What is expected » Leave the images out, and copy each of the records below exactly.

================================

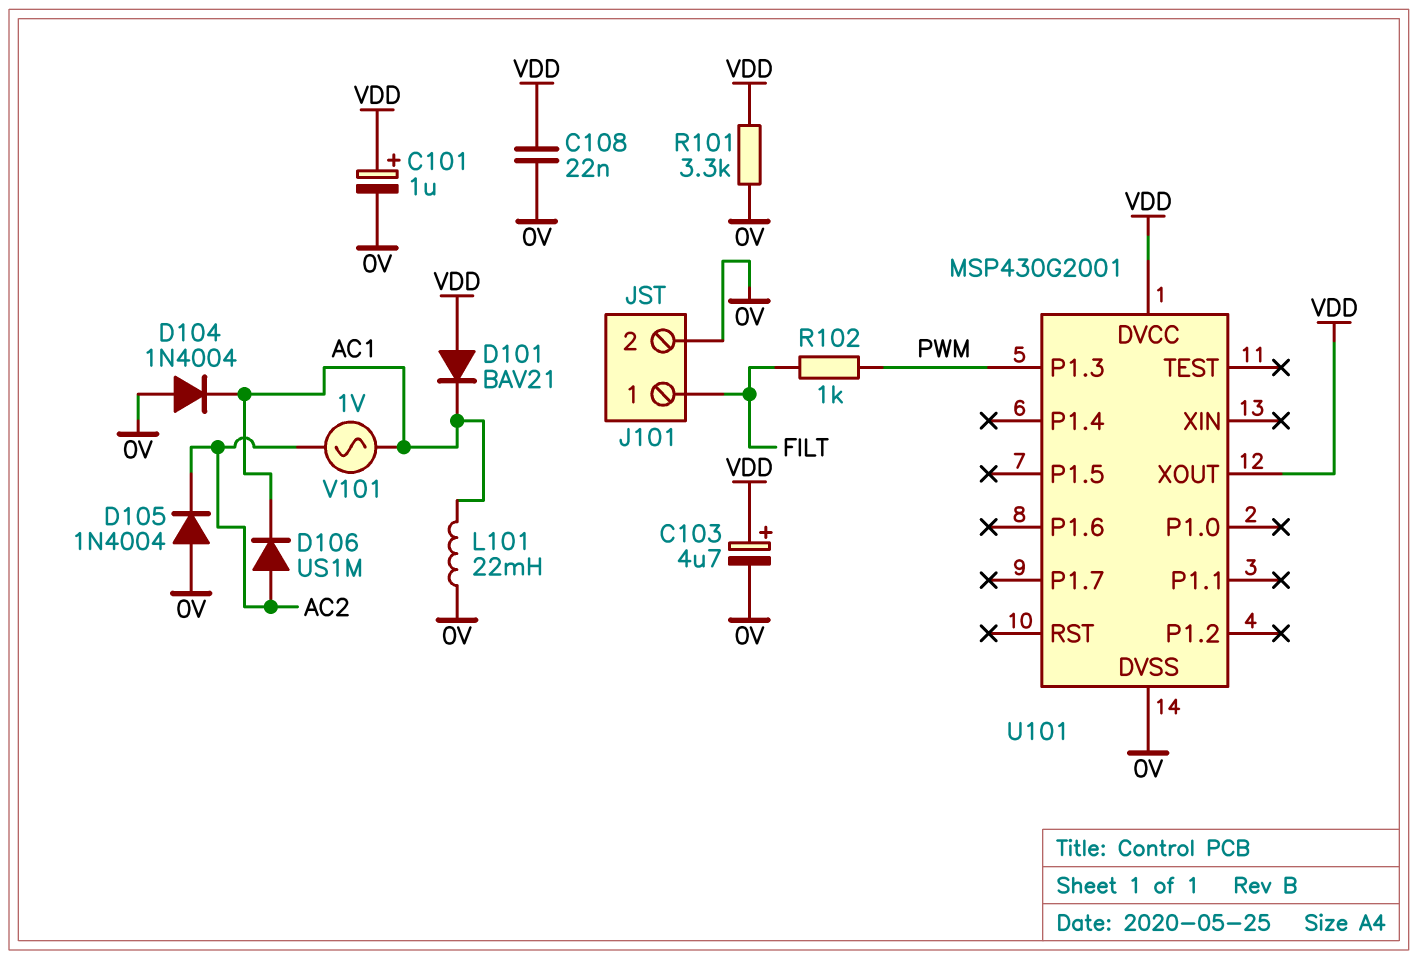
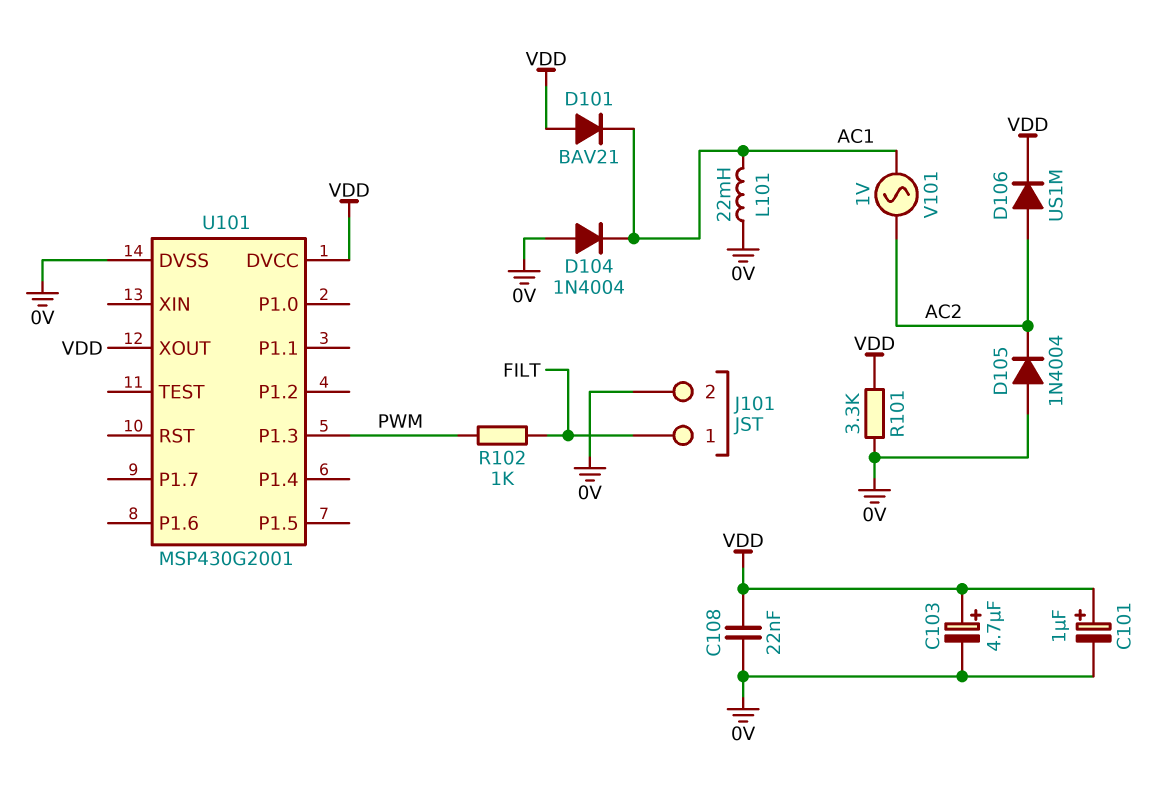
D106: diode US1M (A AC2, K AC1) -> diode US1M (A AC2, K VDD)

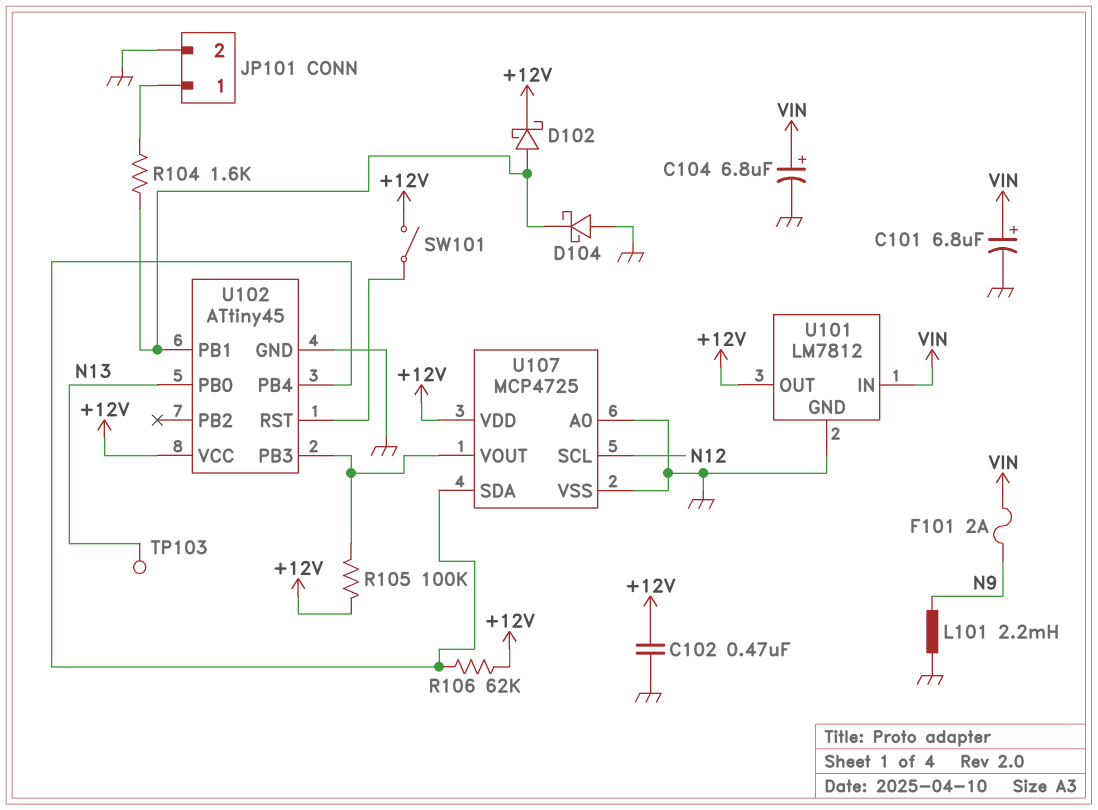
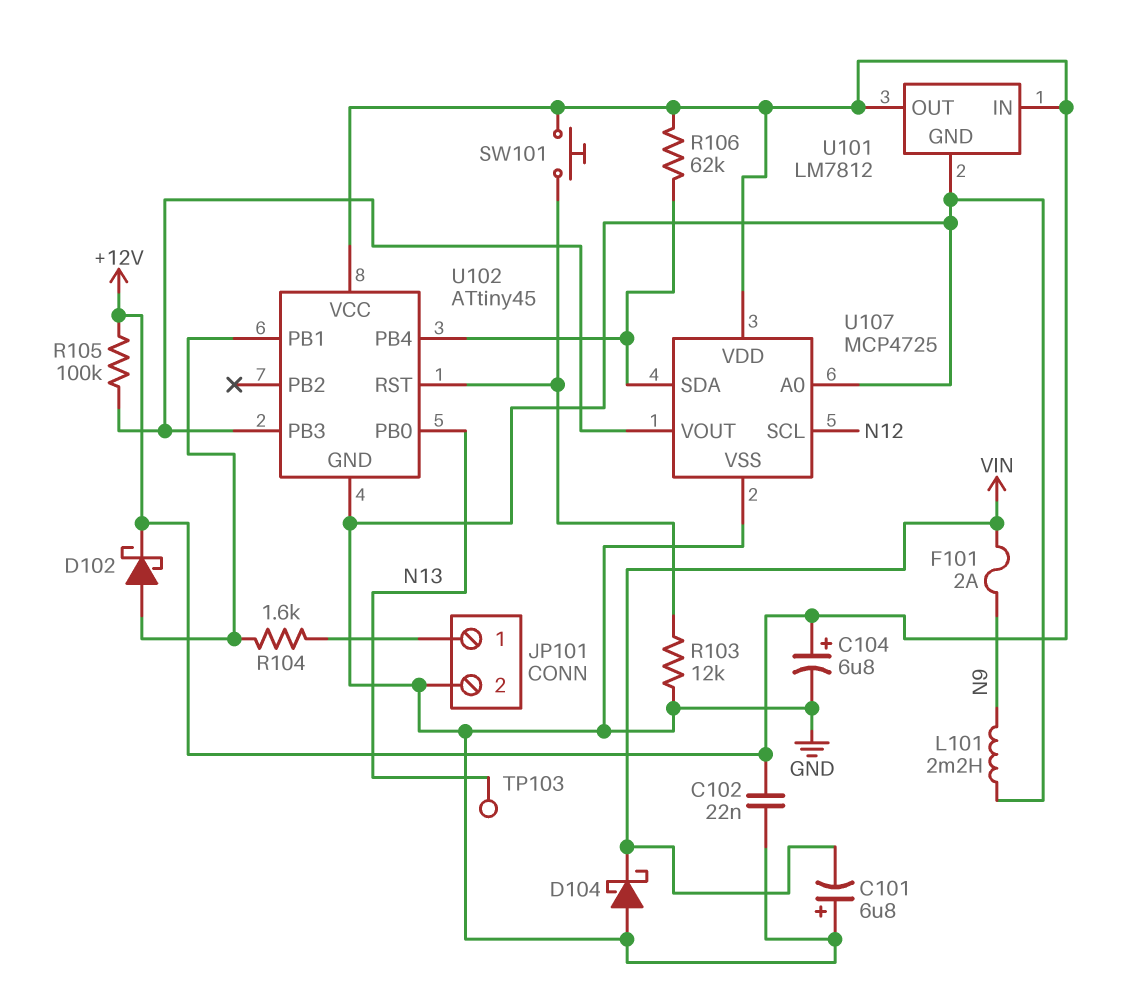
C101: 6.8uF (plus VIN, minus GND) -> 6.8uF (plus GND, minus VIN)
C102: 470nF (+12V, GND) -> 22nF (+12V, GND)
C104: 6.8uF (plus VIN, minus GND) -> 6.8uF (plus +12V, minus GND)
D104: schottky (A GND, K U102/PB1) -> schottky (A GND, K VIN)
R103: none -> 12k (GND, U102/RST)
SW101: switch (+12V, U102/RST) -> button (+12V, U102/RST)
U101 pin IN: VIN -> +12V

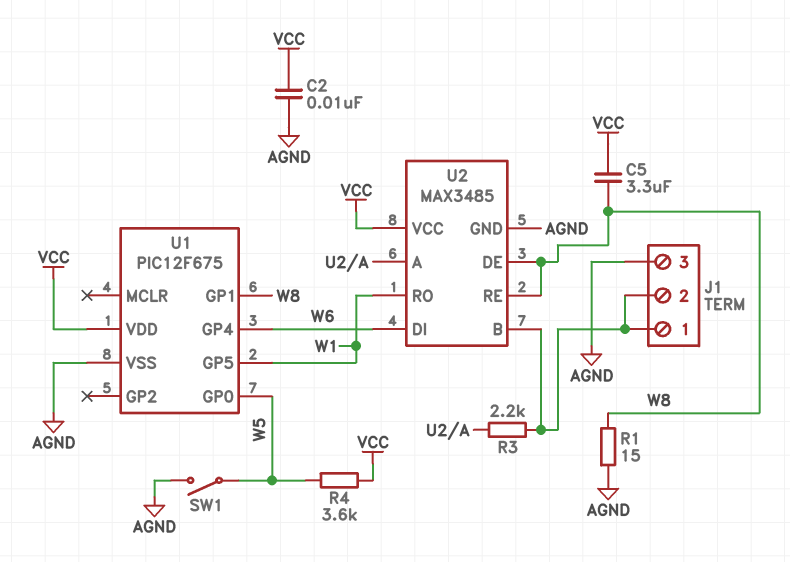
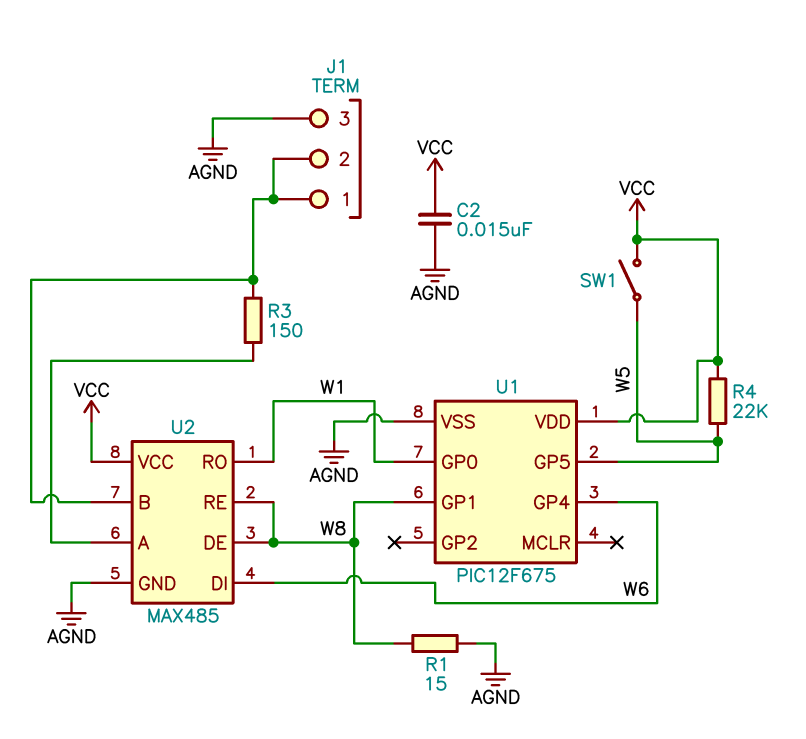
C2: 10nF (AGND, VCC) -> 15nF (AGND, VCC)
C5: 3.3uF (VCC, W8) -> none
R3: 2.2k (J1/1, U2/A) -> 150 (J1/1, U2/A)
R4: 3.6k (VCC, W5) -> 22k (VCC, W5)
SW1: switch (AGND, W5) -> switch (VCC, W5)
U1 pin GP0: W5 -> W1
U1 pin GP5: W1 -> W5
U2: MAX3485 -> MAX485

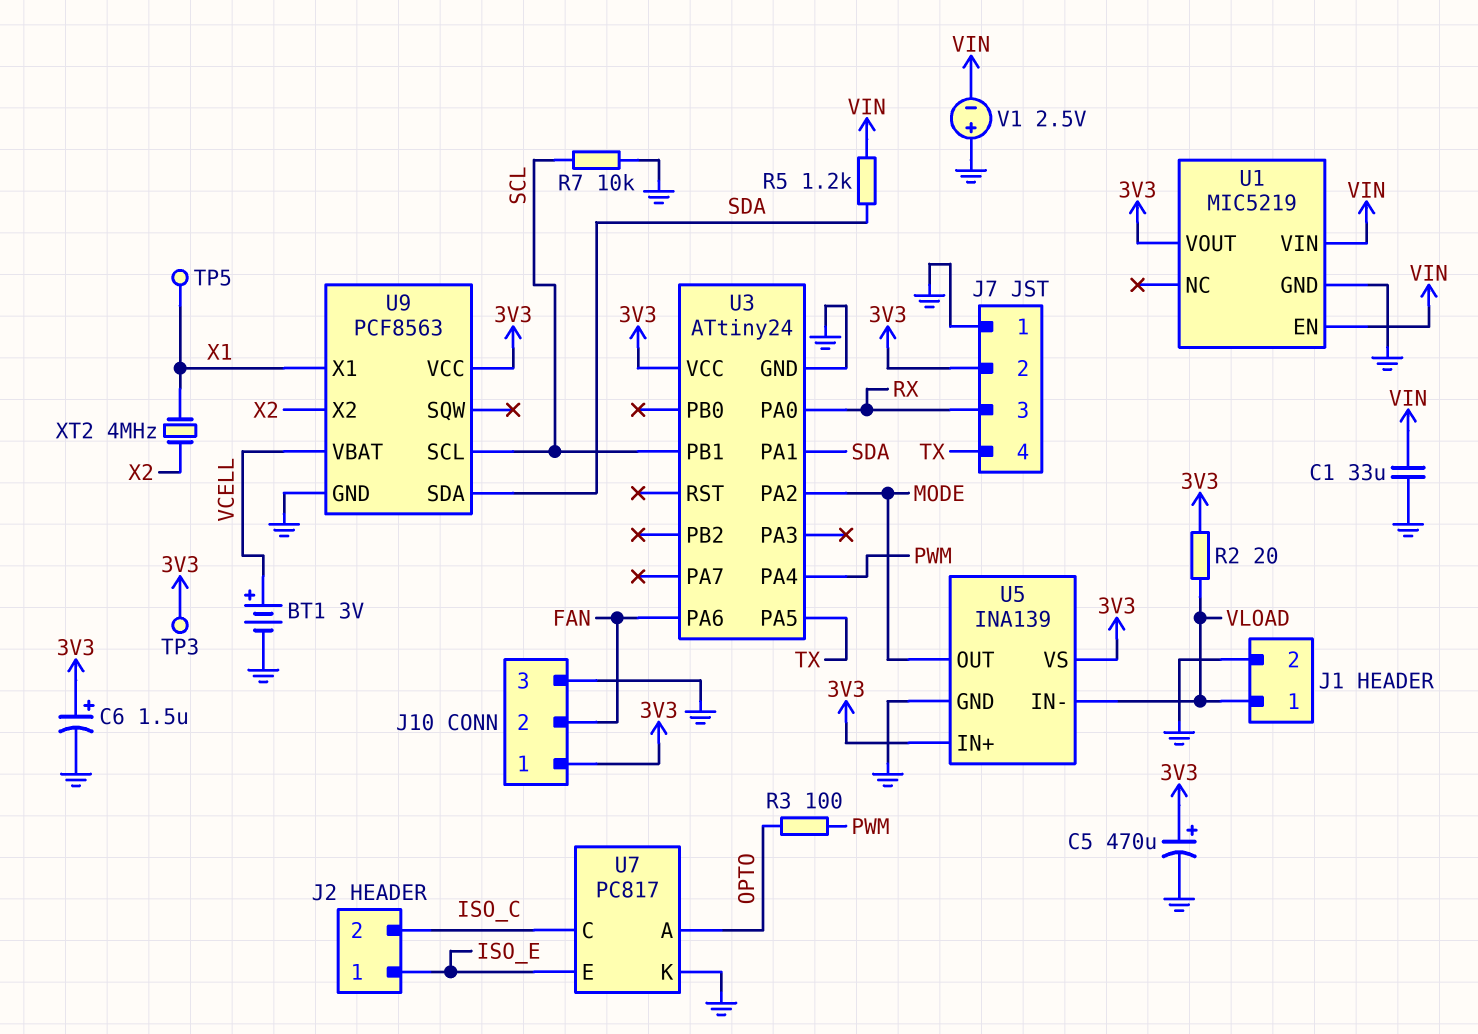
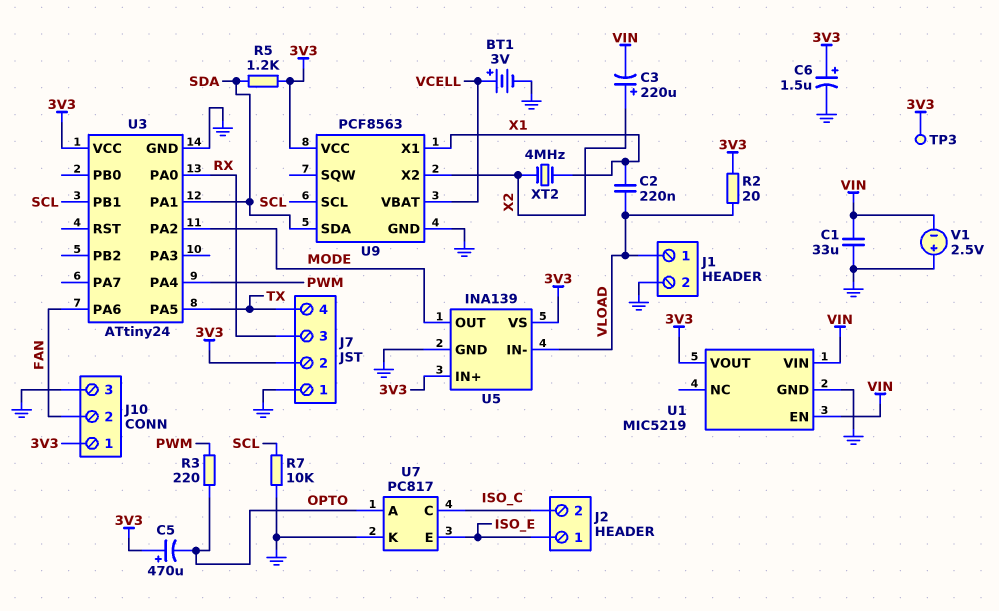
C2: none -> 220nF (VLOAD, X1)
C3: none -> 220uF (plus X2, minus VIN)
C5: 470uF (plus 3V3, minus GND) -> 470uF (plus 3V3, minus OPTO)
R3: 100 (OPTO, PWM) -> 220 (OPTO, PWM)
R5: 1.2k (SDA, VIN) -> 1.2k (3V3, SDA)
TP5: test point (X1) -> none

================================

Exercise solution »
D106: diode US1M (A AC2, K AC1) -> diode US1M (A AC2, K VDD)

C101: 6.8uF (plus VIN, minus GND) -> 6.8uF (plus GND, minus VIN)
C102: 470nF (+12V, GND) -> 22nF (+12V, GND)
C104: 6.8uF (plus VIN, minus GND) -> 6.8uF (plus +12V, minus GND)
D104: schottky (A GND, K U102/PB1) -> schottky (A GND, K VIN)
R103: none -> 12k (GND, U102/RST)
SW101: switch (+12V, U102/RST) -> button (+12V, U102/RST)
U101 pin IN: VIN -> +12V

C2: 10nF (AGND, VCC) -> 15nF (AGND, VCC)
C5: 3.3uF (VCC, W8) -> none
R3: 2.2k (J1/1, U2/A) -> 150 (J1/1, U2/A)
R4: 3.6k (VCC, W5) -> 22k (VCC, W5)
SW1: switch (AGND, W5) -> switch (VCC, W5)
U1 pin GP0: W5 -> W1
U1 pin GP5: W1 -> W5
U2: MAX3485 -> MAX485

C2: none -> 220nF (VLOAD, X1)
C3: none -> 220uF (plus X2, minus VIN)
C5: 470uF (plus 3V3, minus GND) -> 470uF (plus 3V3, minus OPTO)
R3: 100 (OPTO, PWM) -> 220 (OPTO, PWM)
R5: 1.2k (SDA, VIN) -> 1.2k (3V3, SDA)
TP5: test point (X1) -> none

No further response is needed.